Image sets with object changes:
Segment Open
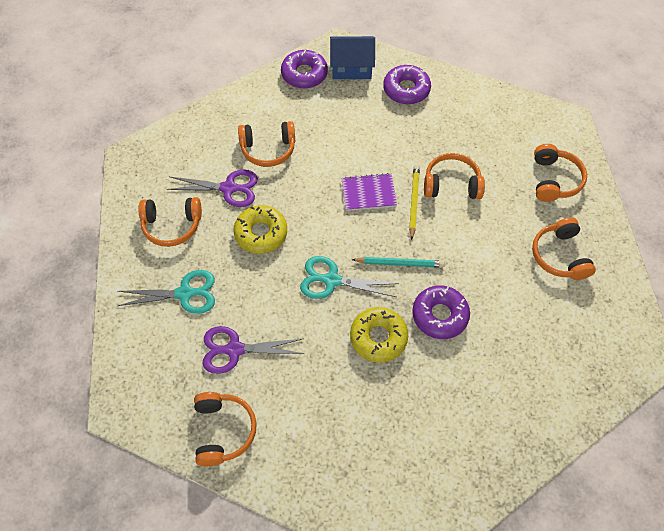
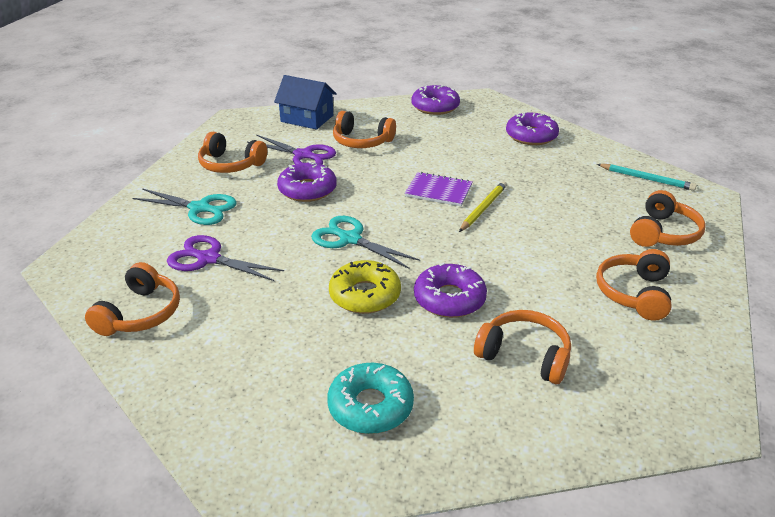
camera: 25 degrees right, 25 degrees down
(261, 233) = (307, 189): yellow donut -> purple donut
(351, 67) = (485, 112): blue house -> blue house (307, 118)
(399, 263) = (433, 247): turquoise pencil -> turquoise pencil (646, 179)
(441, 440) = (370, 406): none -> turquoise donut
(451, 184) = (535, 207): orange headphones -> orange headphones (524, 355)

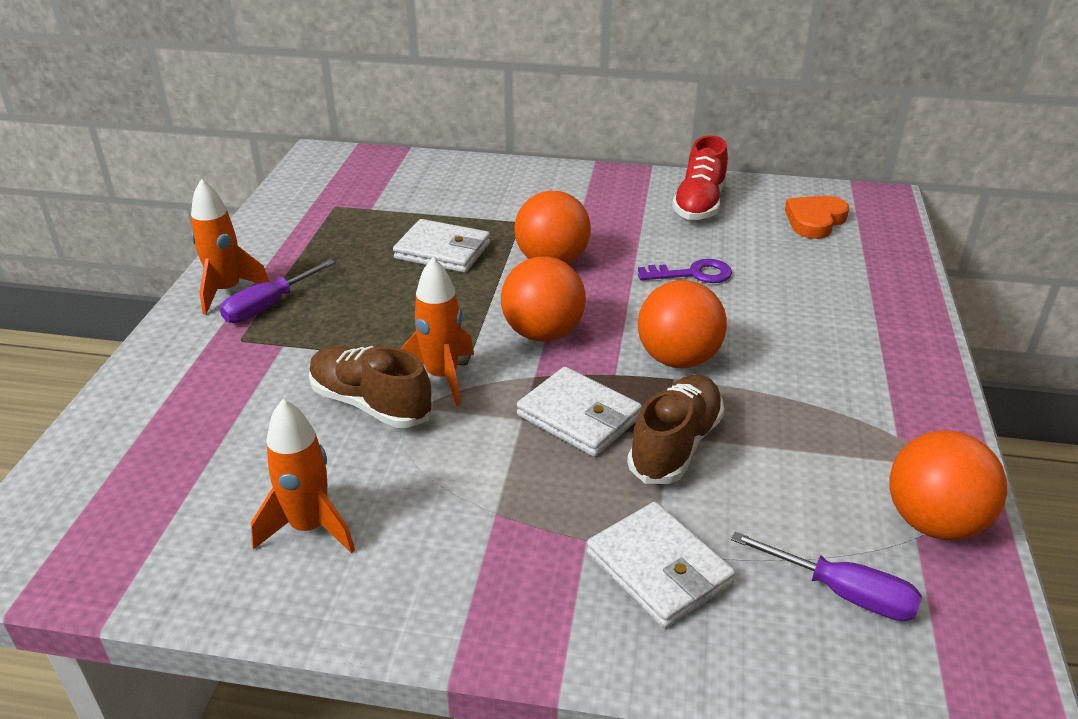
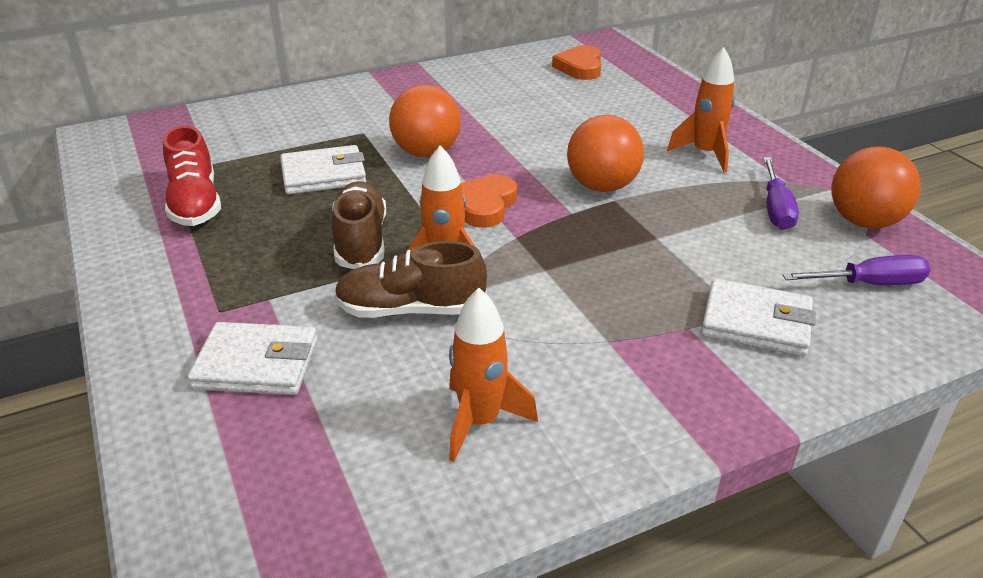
camera: 35 degrees left, 0 degrees up
(227, 291) = (150, 277): orange rocket -> orange rocket (705, 154)
(269, 306) = (212, 273): purple screwdriver -> purple screwdriver (776, 208)
(543, 333) = (484, 205): orange ball -> orange heart
(579, 416) = (583, 251): white wallet -> white wallet (257, 364)
(675, 445) = (669, 242): brown shoe -> brown shoe (361, 241)
(693, 274) = (542, 127): purple key -> none
(699, 204) = (487, 79): red shoe -> red shoe (195, 203)

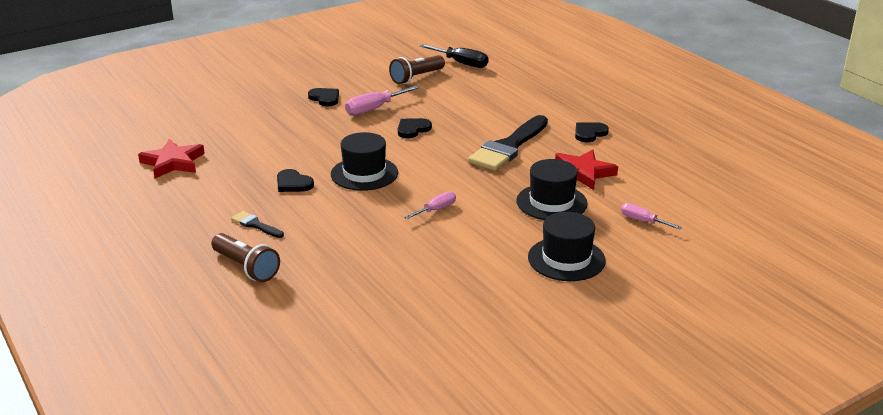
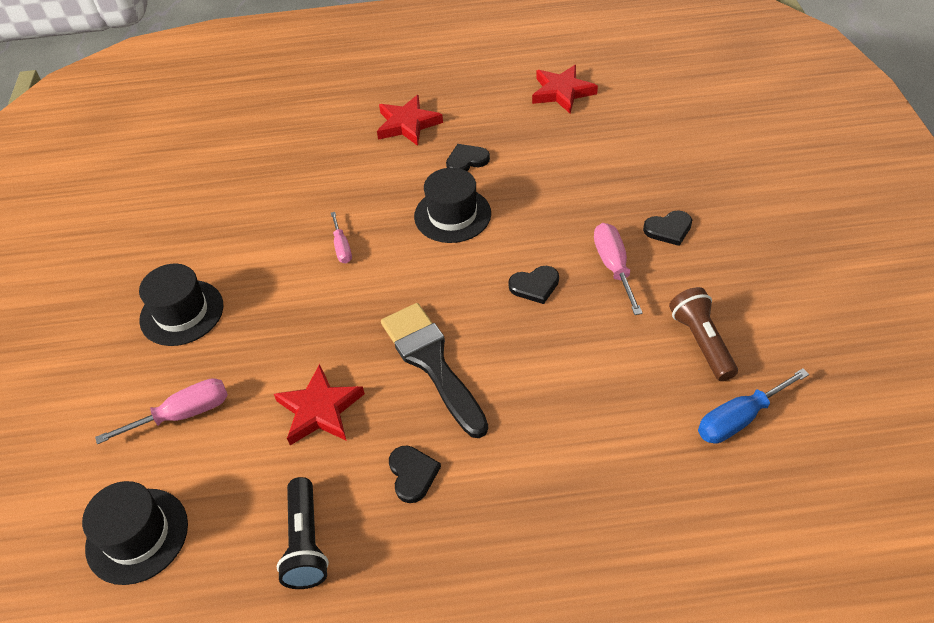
camera: 120 degrees right, 20 degrees up
(246, 267) = (346, 109): brown flashlight -> none
(255, 225) = (407, 124): black brush -> red star
(412, 129) = (535, 286): black heart -> black heart turned 90 degrees clockwise
(461, 63) = (739, 419): black screwdriver -> blue screwdriver
(551, 202) = (283, 348): black hat -> black hat (137, 535)
(643, 221) = (183, 414): pink screwdriver -> pink screwdriver, size x1.58
(664, 151) = (306, 542): none -> black flashlight

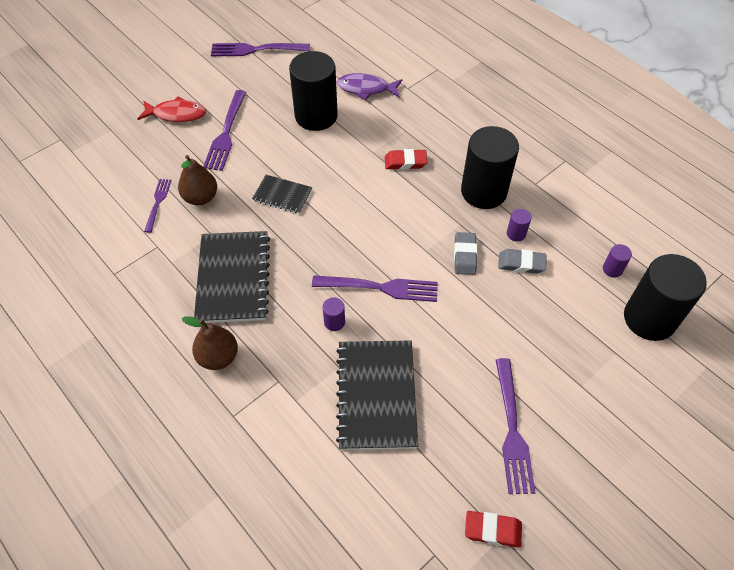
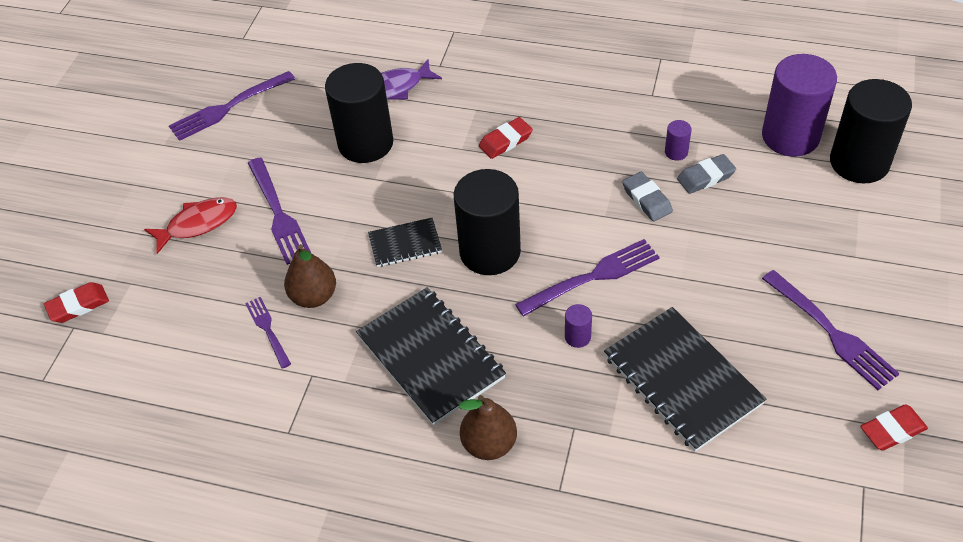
camera: 30 degrees left, 5 degrees down
(73, 127) = (78, 305): none -> red eraser
(483, 191) = (610, 129): black cylinder -> black cylinder (490, 252)
(612, 269) = (790, 136): purple cylinder -> purple cylinder, size x2.47

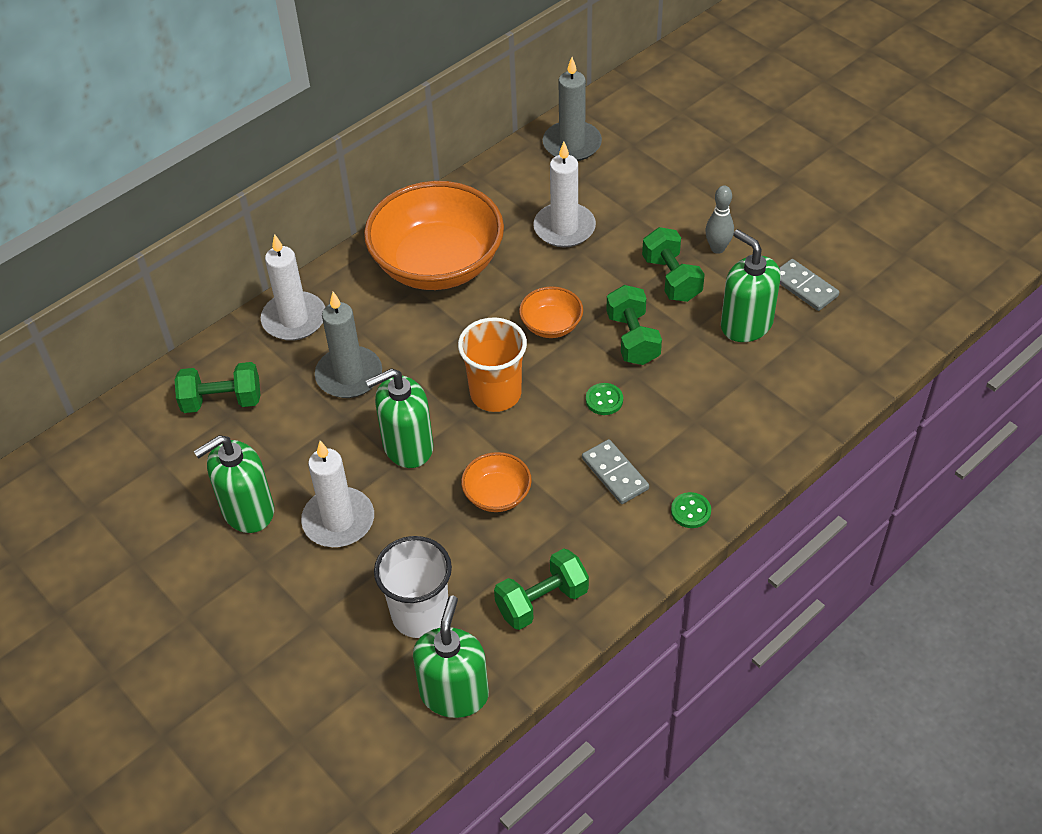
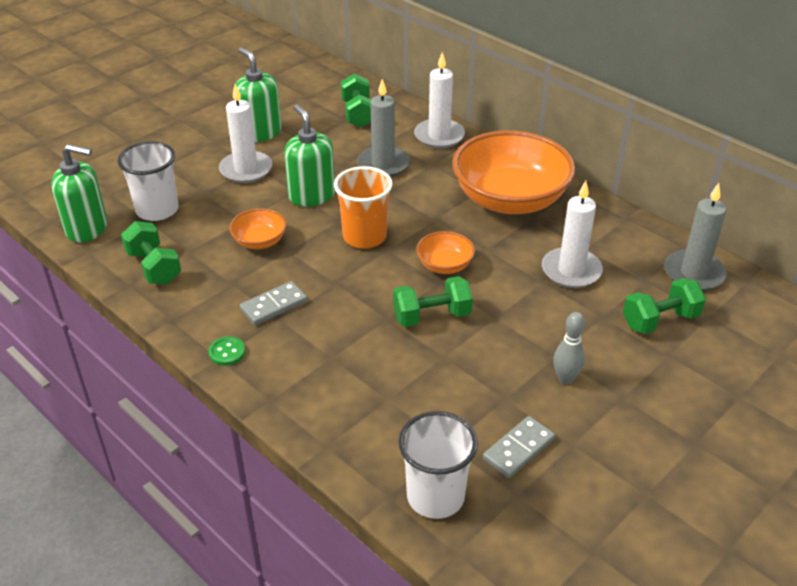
camera: 85 degrees right, 10 degrees down
(604, 400) = (357, 298): green button -> none
(671, 279) = (515, 343): green dumbbell -> green dumbbell (660, 320)
(746, 324) = (458, 398): green soap dispenser -> none
(863, 345) = (435, 496): none -> white cup

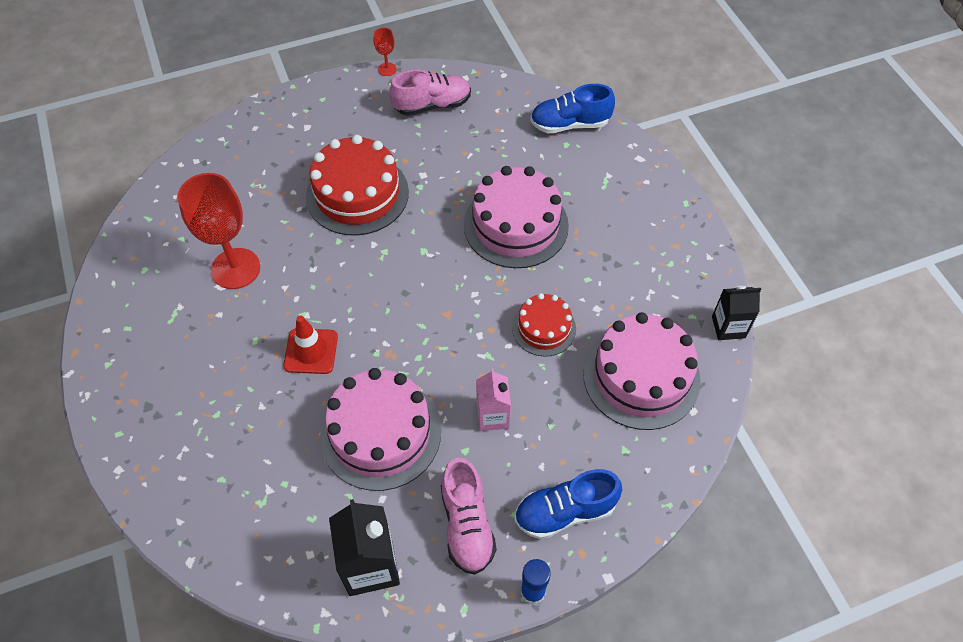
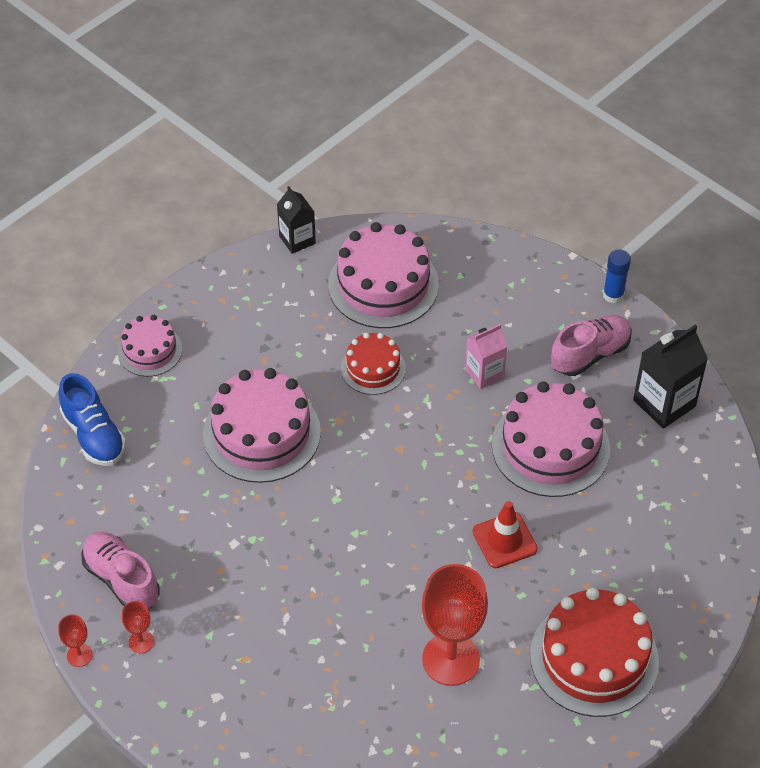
camera: 115 degrees left, 5 degrees down
(357, 194) = (292, 593): red cake -> red cake (594, 658)
(376, 101) = (141, 642): none -> red goblet
(565, 512) = (538, 296): blue shoe -> none
(639, 180) = (150, 350): none -> pink cake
Segment Closed
> TO DO:
The result should be an exact copy of only the lines above from the one that holds "(551, 202) = (283, 348): black" through the one that holds "camera: 30 degrees left, 5 degrees down", both ends included, without pictures.

> YOUR SOLUTION:
(551, 202) = (283, 348): black hat -> black hat (137, 535)
(643, 221) = (183, 414): pink screwdriver -> pink screwdriver, size x1.58
(664, 151) = (306, 542): none -> black flashlight

camera: 30 degrees left, 5 degrees down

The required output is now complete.